═══ SUPPLIED RECORDS ═══
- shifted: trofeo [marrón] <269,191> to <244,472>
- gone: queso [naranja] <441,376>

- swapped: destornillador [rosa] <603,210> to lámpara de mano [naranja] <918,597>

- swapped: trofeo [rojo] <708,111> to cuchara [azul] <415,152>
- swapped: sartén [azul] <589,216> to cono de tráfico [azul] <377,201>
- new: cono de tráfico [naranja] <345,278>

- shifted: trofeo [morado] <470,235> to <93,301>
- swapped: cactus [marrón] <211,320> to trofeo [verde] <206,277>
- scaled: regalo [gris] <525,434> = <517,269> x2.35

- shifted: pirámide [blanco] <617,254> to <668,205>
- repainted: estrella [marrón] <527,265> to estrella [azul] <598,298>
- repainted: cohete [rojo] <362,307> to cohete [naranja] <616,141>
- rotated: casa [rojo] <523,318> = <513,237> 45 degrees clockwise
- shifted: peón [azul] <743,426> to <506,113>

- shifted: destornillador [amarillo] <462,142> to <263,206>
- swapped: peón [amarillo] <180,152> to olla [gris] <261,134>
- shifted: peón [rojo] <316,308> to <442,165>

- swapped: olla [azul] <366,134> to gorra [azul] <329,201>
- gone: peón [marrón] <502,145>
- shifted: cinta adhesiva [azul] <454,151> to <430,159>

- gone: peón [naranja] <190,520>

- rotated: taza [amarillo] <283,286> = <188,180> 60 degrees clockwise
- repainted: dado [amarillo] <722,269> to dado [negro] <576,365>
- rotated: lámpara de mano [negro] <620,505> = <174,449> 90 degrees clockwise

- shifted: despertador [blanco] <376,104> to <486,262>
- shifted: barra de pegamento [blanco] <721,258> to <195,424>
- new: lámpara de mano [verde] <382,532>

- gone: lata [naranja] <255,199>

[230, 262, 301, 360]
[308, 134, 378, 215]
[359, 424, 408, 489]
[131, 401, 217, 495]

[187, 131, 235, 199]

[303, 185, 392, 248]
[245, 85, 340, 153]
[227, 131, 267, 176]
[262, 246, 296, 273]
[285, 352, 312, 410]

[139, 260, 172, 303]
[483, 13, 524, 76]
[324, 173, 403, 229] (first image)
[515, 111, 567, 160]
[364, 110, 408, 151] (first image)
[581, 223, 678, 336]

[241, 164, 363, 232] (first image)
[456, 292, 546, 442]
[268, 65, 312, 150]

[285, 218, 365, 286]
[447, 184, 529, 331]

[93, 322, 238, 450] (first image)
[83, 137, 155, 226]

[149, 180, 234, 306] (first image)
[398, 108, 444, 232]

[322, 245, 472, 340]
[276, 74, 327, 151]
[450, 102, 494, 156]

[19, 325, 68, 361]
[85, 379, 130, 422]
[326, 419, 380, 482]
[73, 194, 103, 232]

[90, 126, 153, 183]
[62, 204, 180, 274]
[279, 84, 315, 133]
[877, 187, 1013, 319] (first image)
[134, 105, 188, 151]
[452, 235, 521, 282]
═══
WHAT YOU NEED TO DO: Where a line contains "[83, 137, 155, 226]", begin there and output each line through the end of the data above, exactly; give no other lines.

RESULT OF THIS EXERCISE:
[83, 137, 155, 226]

[149, 180, 234, 306] (first image)
[398, 108, 444, 232]

[322, 245, 472, 340]
[276, 74, 327, 151]
[450, 102, 494, 156]

[19, 325, 68, 361]
[85, 379, 130, 422]
[326, 419, 380, 482]
[73, 194, 103, 232]

[90, 126, 153, 183]
[62, 204, 180, 274]
[279, 84, 315, 133]
[877, 187, 1013, 319] (first image)
[134, 105, 188, 151]
[452, 235, 521, 282]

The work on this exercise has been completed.